→ **What the exercise asks**
Write out every record below exactly, leaving the pictures out.

(Supplied data)

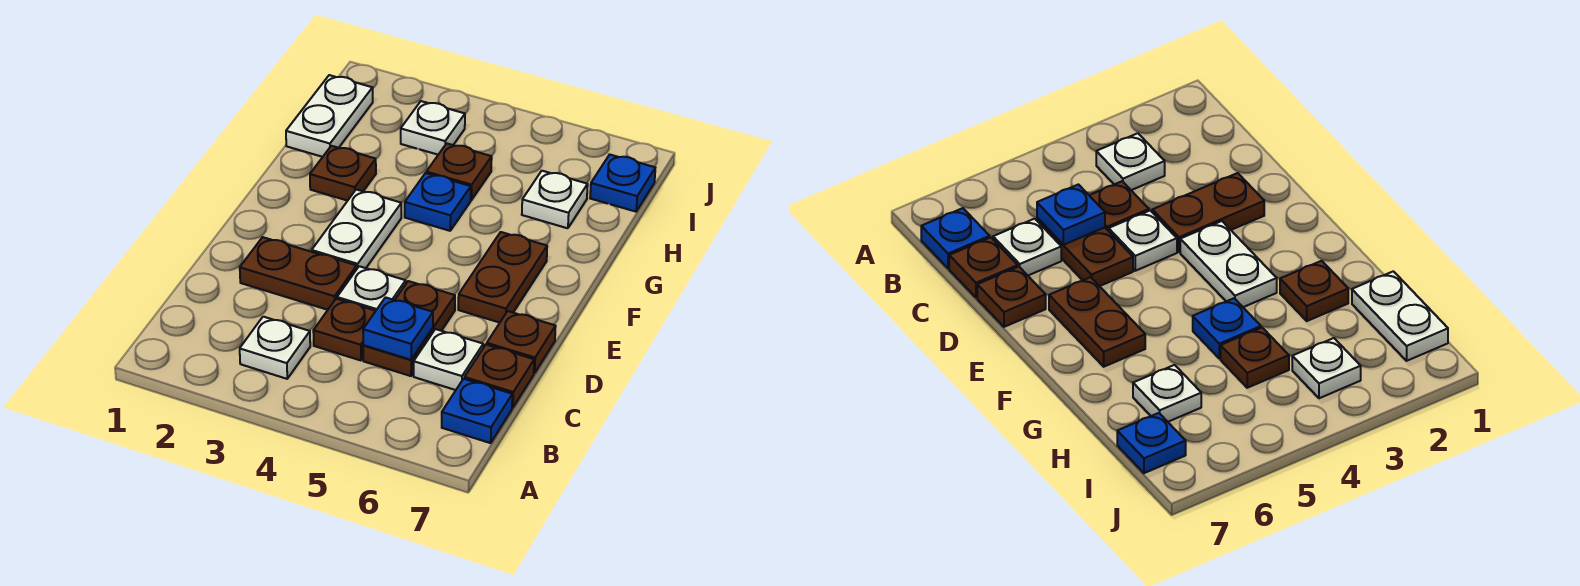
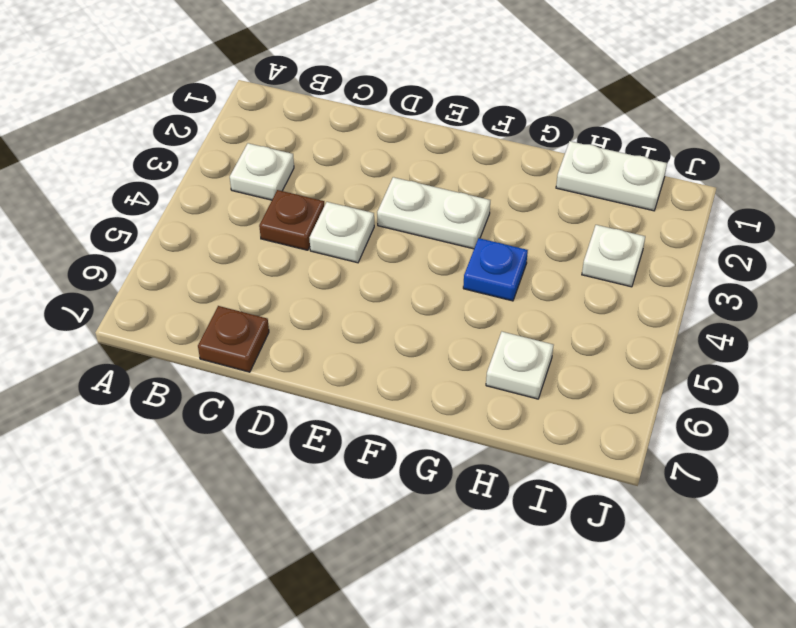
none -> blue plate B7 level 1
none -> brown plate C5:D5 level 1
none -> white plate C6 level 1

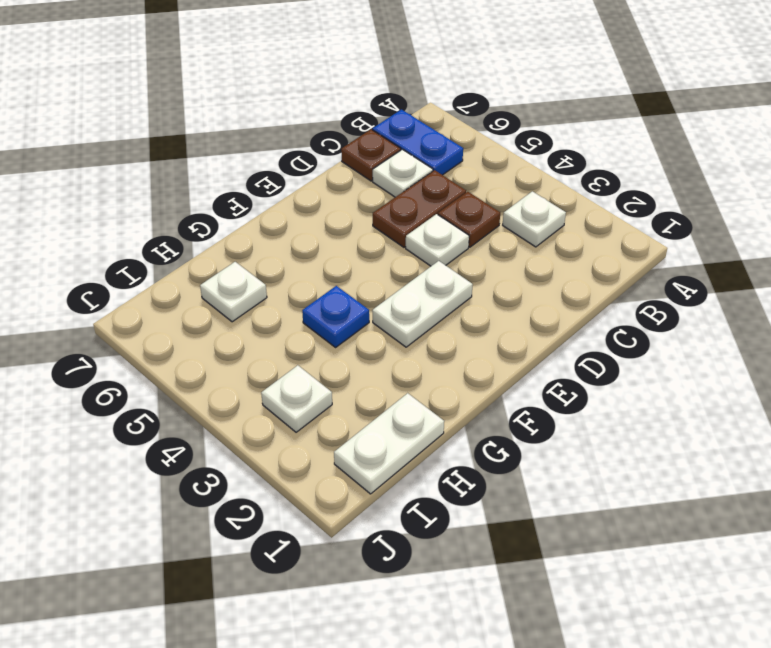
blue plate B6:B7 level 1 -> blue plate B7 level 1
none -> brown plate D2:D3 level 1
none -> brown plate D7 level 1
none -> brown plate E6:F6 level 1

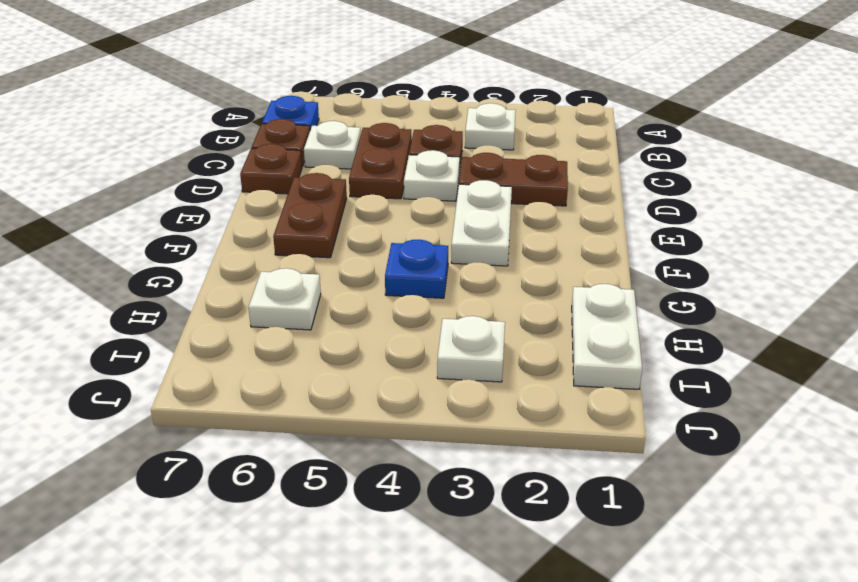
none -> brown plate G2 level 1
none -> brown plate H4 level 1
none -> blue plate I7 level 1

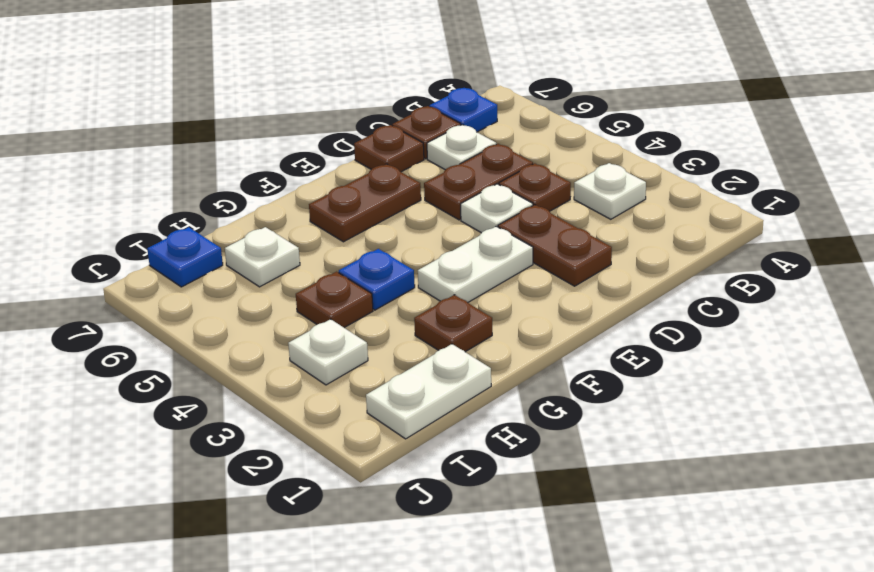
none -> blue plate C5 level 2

(End Supplied data)

→ **Result below**
none -> blue plate B7 level 1
none -> brown plate C5:D5 level 1
none -> white plate C6 level 1

blue plate B6:B7 level 1 -> blue plate B7 level 1
none -> brown plate D2:D3 level 1
none -> brown plate D7 level 1
none -> brown plate E6:F6 level 1

none -> brown plate G2 level 1
none -> brown plate H4 level 1
none -> blue plate I7 level 1

none -> blue plate C5 level 2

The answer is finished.